- **Problem requirements**
Go through the data that follows and restate each line exactly as it reads.

- **Records from a dataset**
__________
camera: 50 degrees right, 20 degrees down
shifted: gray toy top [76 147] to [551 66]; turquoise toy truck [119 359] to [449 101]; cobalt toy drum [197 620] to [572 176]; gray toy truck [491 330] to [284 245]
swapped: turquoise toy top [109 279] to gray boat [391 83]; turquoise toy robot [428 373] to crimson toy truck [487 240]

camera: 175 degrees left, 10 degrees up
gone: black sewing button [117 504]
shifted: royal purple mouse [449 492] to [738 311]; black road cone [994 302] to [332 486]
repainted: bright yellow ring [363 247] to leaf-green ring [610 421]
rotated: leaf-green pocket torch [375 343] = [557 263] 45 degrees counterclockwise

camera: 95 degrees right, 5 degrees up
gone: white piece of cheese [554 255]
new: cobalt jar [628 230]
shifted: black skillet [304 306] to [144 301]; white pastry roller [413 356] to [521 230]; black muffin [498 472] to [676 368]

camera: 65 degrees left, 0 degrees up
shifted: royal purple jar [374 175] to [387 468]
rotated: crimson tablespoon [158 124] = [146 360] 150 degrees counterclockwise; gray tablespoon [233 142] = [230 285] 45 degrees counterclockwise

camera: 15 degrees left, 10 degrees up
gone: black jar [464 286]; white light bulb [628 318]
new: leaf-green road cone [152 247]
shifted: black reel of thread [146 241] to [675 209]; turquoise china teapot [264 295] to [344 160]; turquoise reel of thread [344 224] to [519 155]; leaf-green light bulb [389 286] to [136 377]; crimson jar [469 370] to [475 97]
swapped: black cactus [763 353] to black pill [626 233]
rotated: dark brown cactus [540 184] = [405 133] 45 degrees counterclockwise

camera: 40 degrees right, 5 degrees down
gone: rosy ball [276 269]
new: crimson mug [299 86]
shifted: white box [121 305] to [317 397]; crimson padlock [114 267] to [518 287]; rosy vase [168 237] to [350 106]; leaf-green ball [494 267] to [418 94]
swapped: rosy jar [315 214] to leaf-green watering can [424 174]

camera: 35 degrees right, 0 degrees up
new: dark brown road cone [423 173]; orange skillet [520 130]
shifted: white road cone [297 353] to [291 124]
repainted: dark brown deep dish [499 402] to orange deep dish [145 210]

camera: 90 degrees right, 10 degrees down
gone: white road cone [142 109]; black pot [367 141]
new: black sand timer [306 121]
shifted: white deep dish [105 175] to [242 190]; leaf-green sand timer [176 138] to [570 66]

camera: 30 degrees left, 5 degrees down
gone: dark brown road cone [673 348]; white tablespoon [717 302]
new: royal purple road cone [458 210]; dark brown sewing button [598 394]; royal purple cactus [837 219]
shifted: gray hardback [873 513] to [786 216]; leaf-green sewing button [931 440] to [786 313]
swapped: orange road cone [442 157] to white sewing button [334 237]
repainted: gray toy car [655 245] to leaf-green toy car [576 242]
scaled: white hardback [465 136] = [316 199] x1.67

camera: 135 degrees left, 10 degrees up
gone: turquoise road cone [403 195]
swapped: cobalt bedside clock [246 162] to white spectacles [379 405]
__________
- **Task answer**
camera: 50 degrees right, 20 degrees down
shifted: gray toy top [76 147] to [551 66]; turquoise toy truck [119 359] to [449 101]; cobalt toy drum [197 620] to [572 176]; gray toy truck [491 330] to [284 245]
swapped: turquoise toy top [109 279] to gray boat [391 83]; turquoise toy robot [428 373] to crimson toy truck [487 240]

camera: 175 degrees left, 10 degrees up
gone: black sewing button [117 504]
shifted: royal purple mouse [449 492] to [738 311]; black road cone [994 302] to [332 486]
repainted: bright yellow ring [363 247] to leaf-green ring [610 421]
rotated: leaf-green pocket torch [375 343] = [557 263] 45 degrees counterclockwise

camera: 95 degrees right, 5 degrees up
gone: white piece of cheese [554 255]
new: cobalt jar [628 230]
shifted: black skillet [304 306] to [144 301]; white pastry roller [413 356] to [521 230]; black muffin [498 472] to [676 368]

camera: 65 degrees left, 0 degrees up
shifted: royal purple jar [374 175] to [387 468]
rotated: crimson tablespoon [158 124] = [146 360] 150 degrees counterclockwise; gray tablespoon [233 142] = [230 285] 45 degrees counterclockwise

camera: 15 degrees left, 10 degrees up
gone: black jar [464 286]; white light bulb [628 318]
new: leaf-green road cone [152 247]
shifted: black reel of thread [146 241] to [675 209]; turquoise china teapot [264 295] to [344 160]; turquoise reel of thread [344 224] to [519 155]; leaf-green light bulb [389 286] to [136 377]; crimson jar [469 370] to [475 97]
swapped: black cactus [763 353] to black pill [626 233]
rotated: dark brown cactus [540 184] = [405 133] 45 degrees counterclockwise

camera: 40 degrees right, 5 degrees down
gone: rosy ball [276 269]
new: crimson mug [299 86]
shifted: white box [121 305] to [317 397]; crimson padlock [114 267] to [518 287]; rosy vase [168 237] to [350 106]; leaf-green ball [494 267] to [418 94]
swapped: rosy jar [315 214] to leaf-green watering can [424 174]

camera: 35 degrees right, 0 degrees up
new: dark brown road cone [423 173]; orange skillet [520 130]
shifted: white road cone [297 353] to [291 124]
repainted: dark brown deep dish [499 402] to orange deep dish [145 210]

camera: 90 degrees right, 10 degrees down
gone: white road cone [142 109]; black pot [367 141]
new: black sand timer [306 121]
shifted: white deep dish [105 175] to [242 190]; leaf-green sand timer [176 138] to [570 66]

camera: 30 degrees left, 5 degrees down
gone: dark brown road cone [673 348]; white tablespoon [717 302]
new: royal purple road cone [458 210]; dark brown sewing button [598 394]; royal purple cactus [837 219]
shifted: gray hardback [873 513] to [786 216]; leaf-green sewing button [931 440] to [786 313]
swapped: orange road cone [442 157] to white sewing button [334 237]
repainted: gray toy car [655 245] to leaf-green toy car [576 242]
scaled: white hardback [465 136] = [316 199] x1.67

camera: 135 degrees left, 10 degrees up
gone: turquoise road cone [403 195]
swapped: cobalt bedside clock [246 162] to white spectacles [379 405]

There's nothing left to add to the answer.